Could you reproduce the lines below from the one with "BARO pin SDA: D35 -> D21" through the one with "SCALE1 pin DT: VP -> D13"? Keep both ends and add nothing.
━━ DATA IN THIS EXERCISE
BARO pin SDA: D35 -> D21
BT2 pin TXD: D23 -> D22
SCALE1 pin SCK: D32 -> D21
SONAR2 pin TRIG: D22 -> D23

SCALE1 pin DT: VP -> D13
━━━━
━━ DATA IN THIS EXERCISE
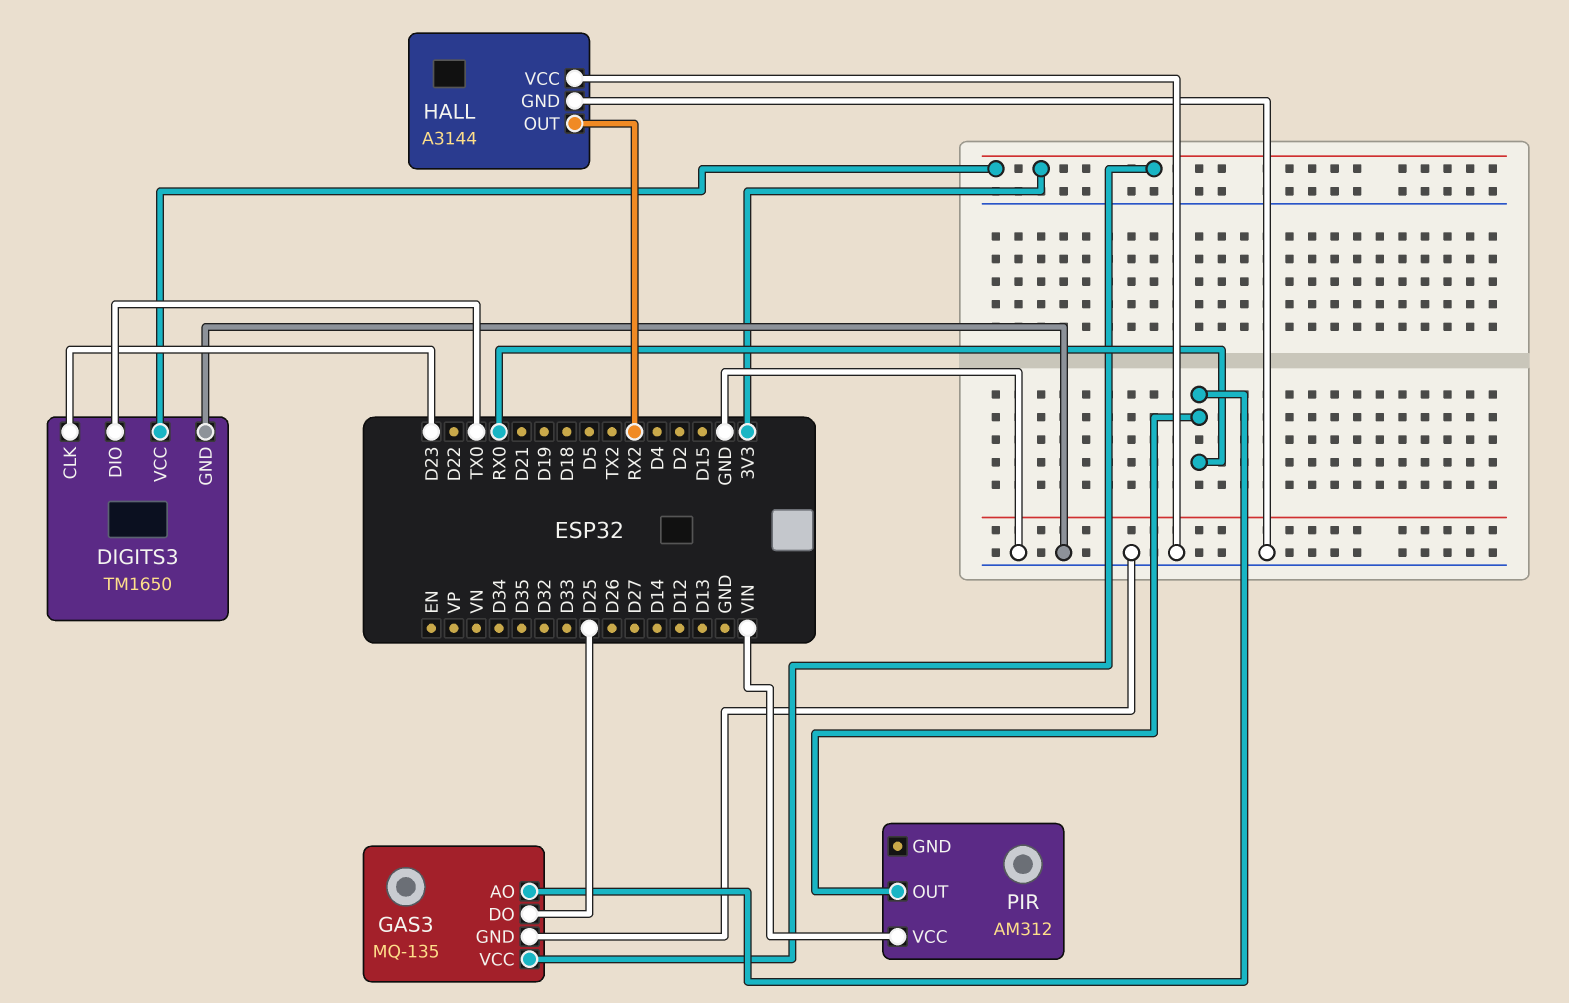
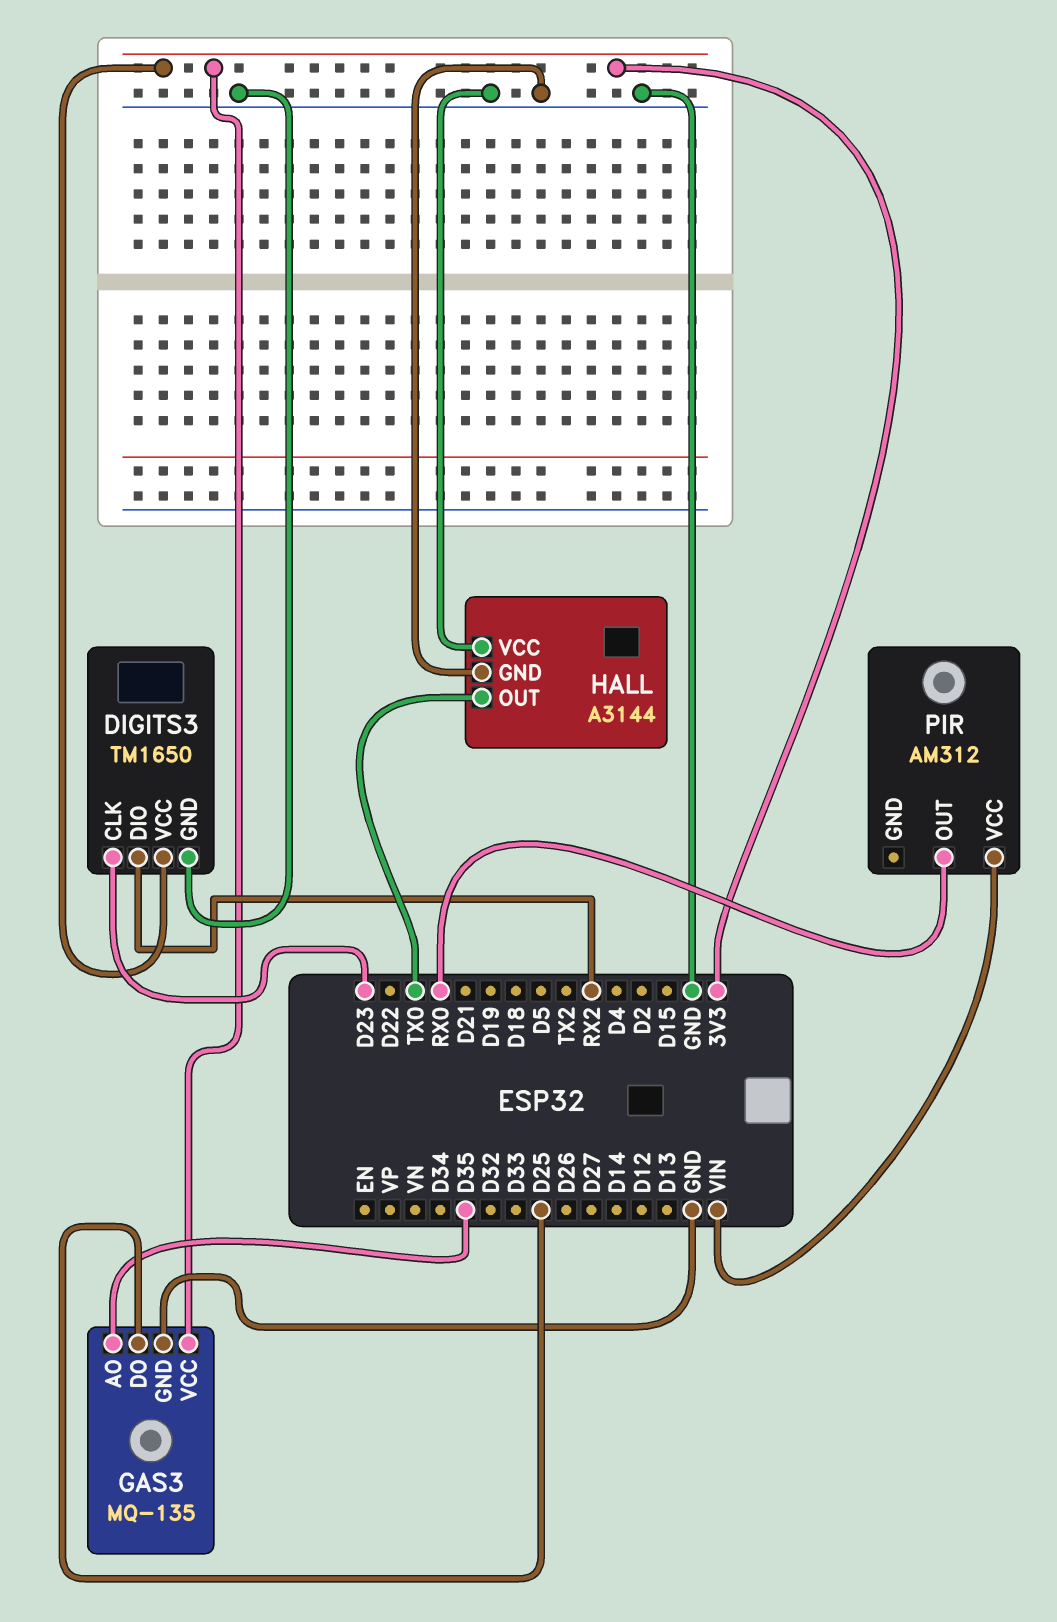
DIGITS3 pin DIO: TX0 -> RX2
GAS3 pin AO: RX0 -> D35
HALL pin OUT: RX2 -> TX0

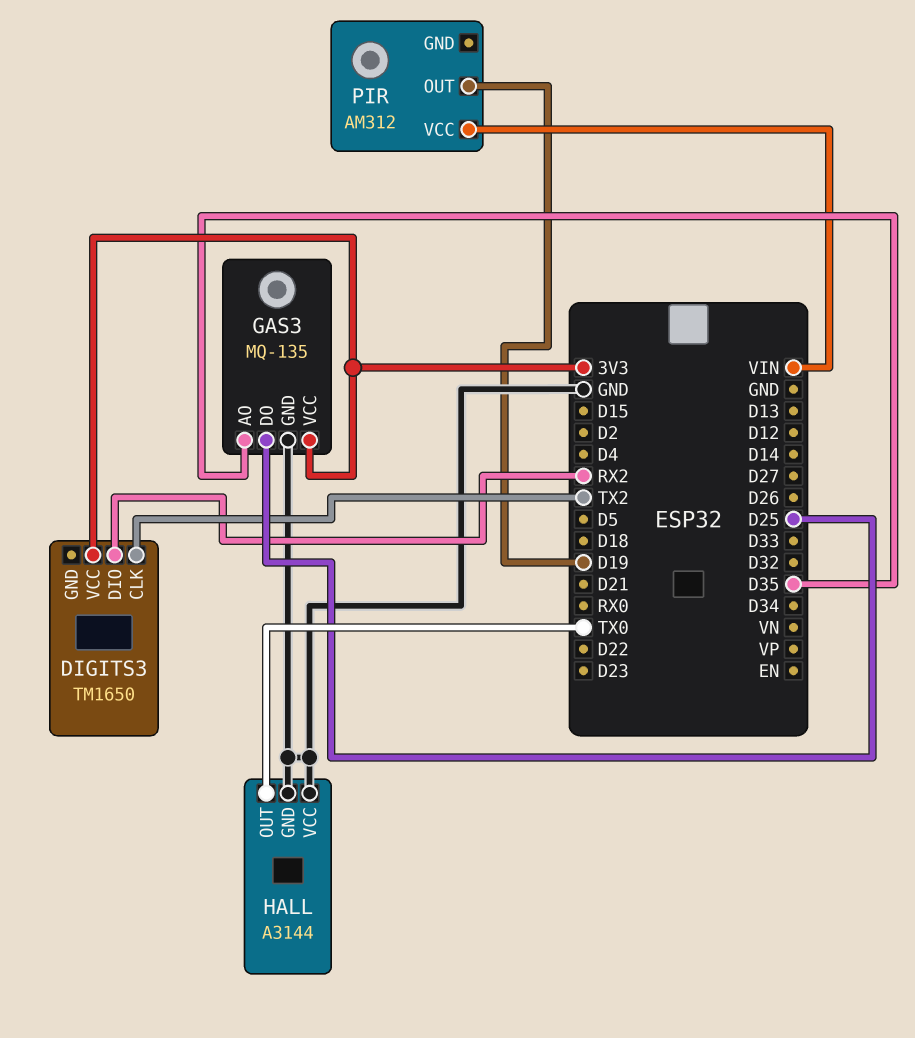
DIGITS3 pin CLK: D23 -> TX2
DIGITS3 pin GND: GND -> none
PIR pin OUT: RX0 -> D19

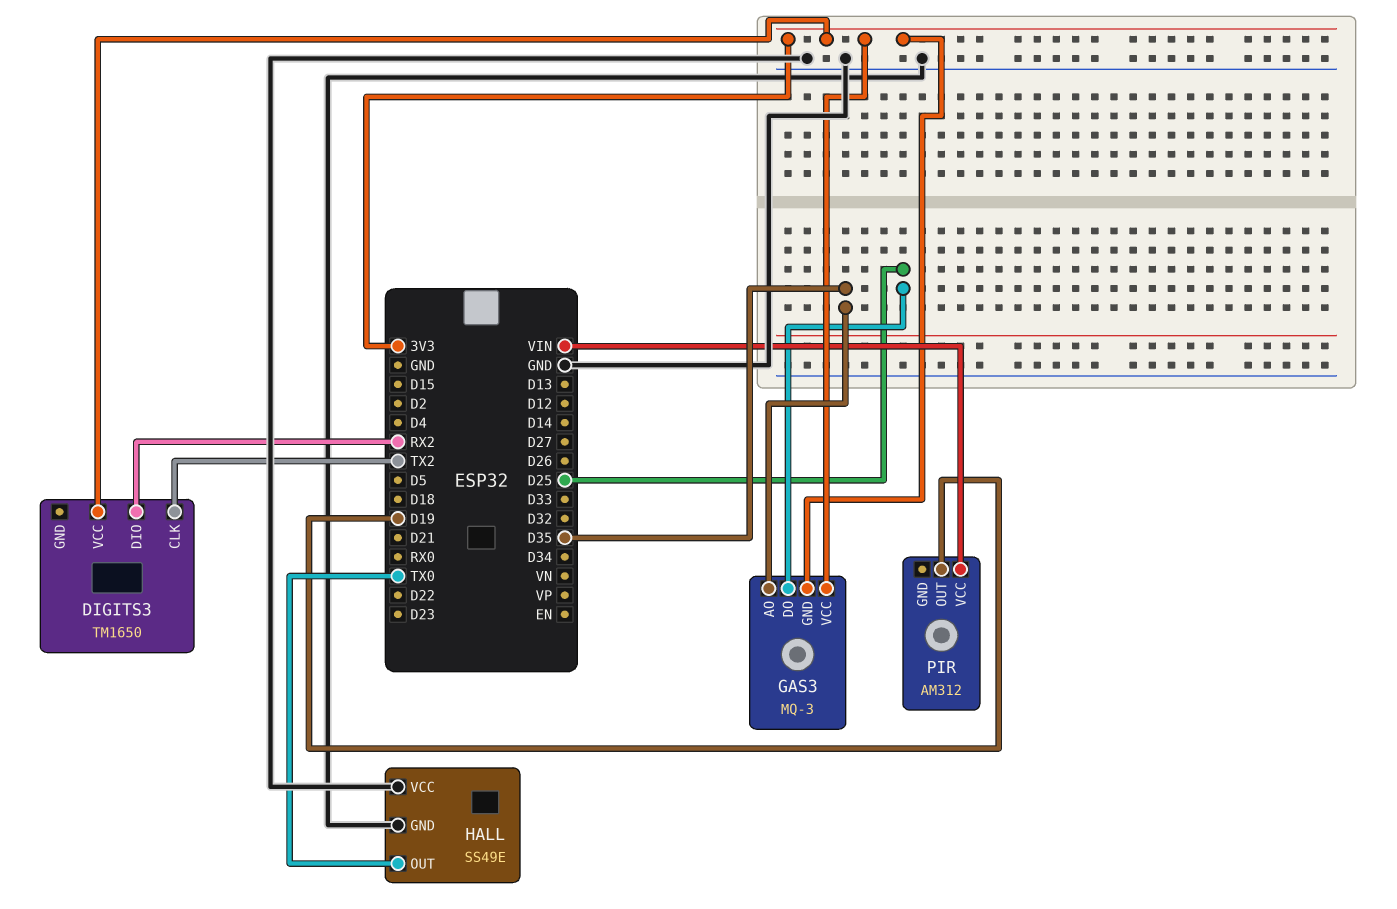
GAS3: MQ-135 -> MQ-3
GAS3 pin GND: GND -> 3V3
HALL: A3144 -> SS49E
━━━━
**EXERCISE RESULT**
BARO pin SDA: D35 -> D21
BT2 pin TXD: D23 -> D22
SCALE1 pin SCK: D32 -> D21
SONAR2 pin TRIG: D22 -> D23

SCALE1 pin DT: VP -> D13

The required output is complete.